Give the total number of lines in the data below that include "schottky", and nothing else.

Stored data entries -

++++++++

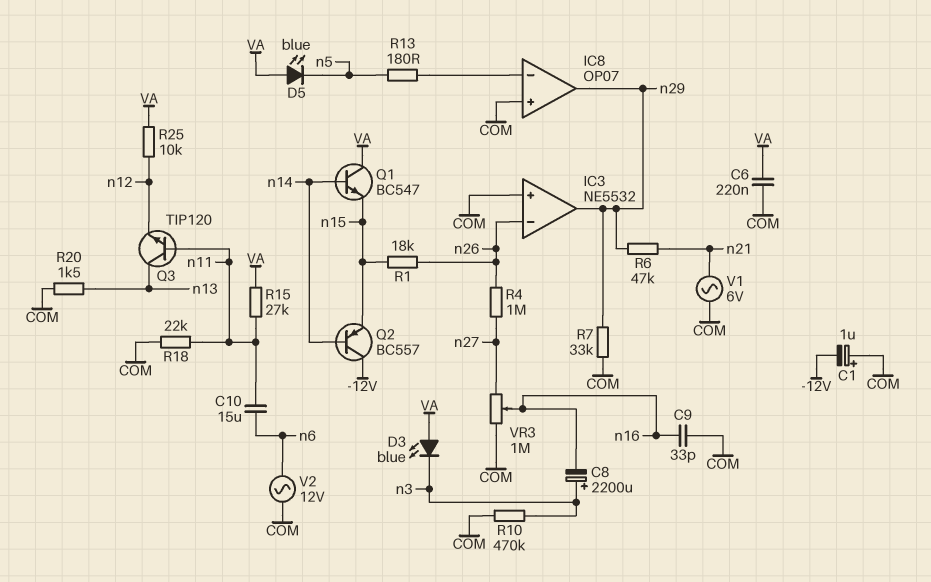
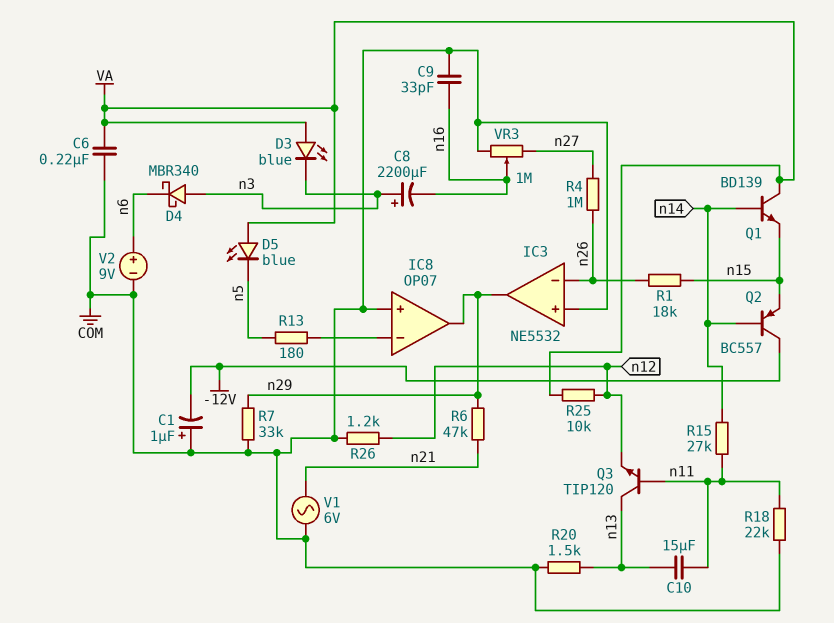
C10: 15uF (n6, n11) -> 15uF (n11, n13)
D4: none -> schottky MBR340 (A n3, K n6)
Q1: NPN BC547 (B n14, C VA, E n15) -> NPN BD139 (B n14, C VA, E n15)
R10: 470k (COM, n3) -> none
R15: 27k (VA, n11) -> 27k (n11, n14)
R26: none -> 1.2k (COM, n12)
V2: AC 12V (COM, n6) -> 9V (plus n6, minus COM)

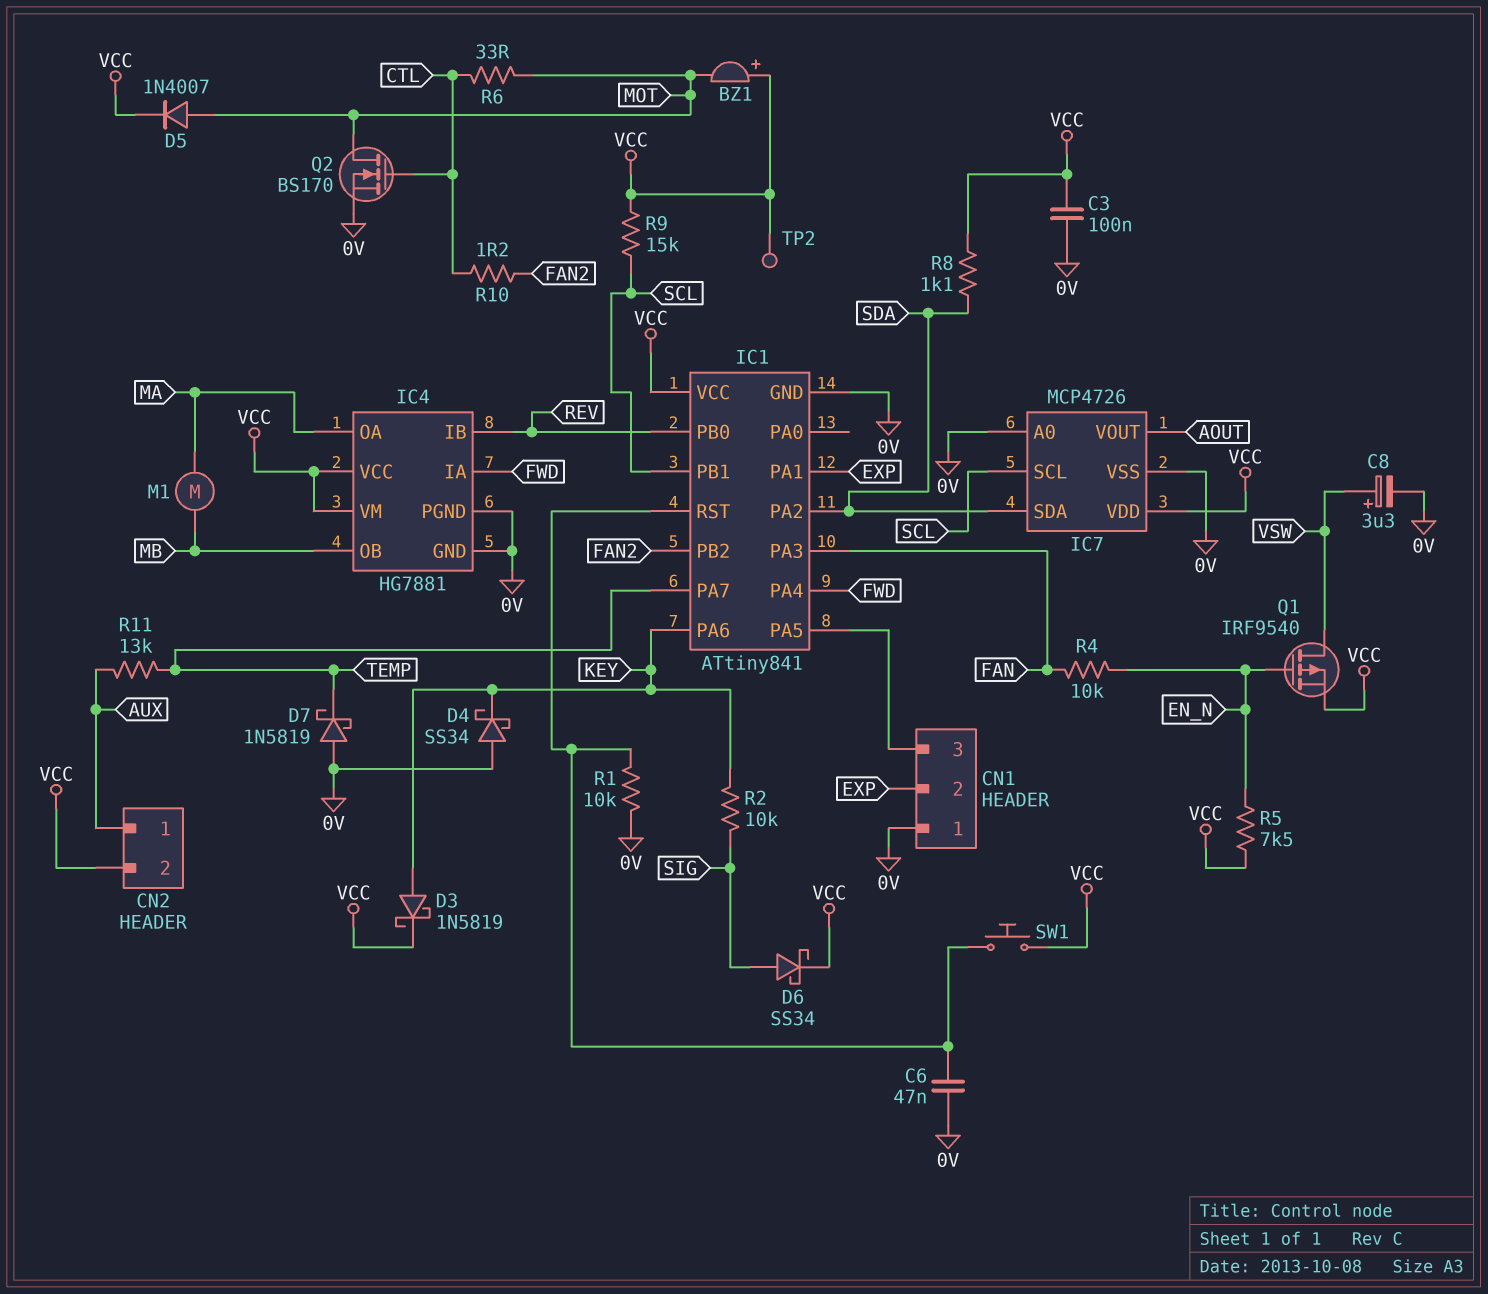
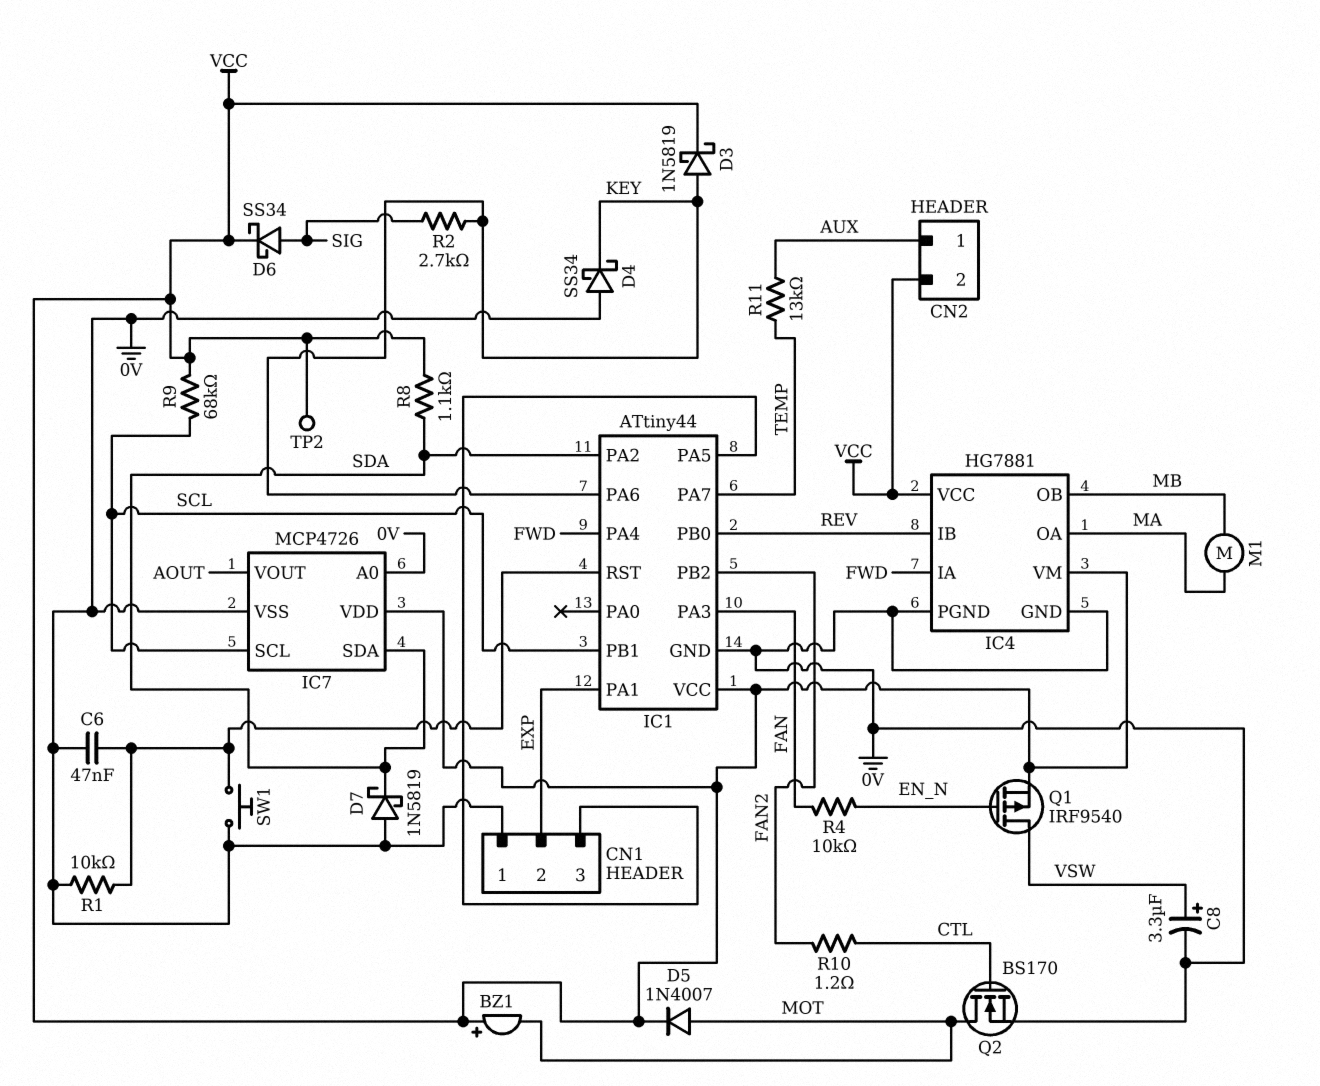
C3: 100nF (0V, VCC) -> none
D7: schottky 1N5819 (A 0V, K TEMP) -> schottky 1N5819 (A 0V, K SDA)
IC1: ATtiny841 -> ATtiny44
R2: 10k (KEY, SIG) -> 2.7k (KEY, SIG)
R5: 7.5k (EN_N, VCC) -> none
R6: 33 (CTL, MOT) -> none
R9: 15k (SCL, VCC) -> 68k (SCL, VCC)
SW1: button (IC1/RST, VCC) -> button (0V, IC1/RST)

++++++++

Task result -
2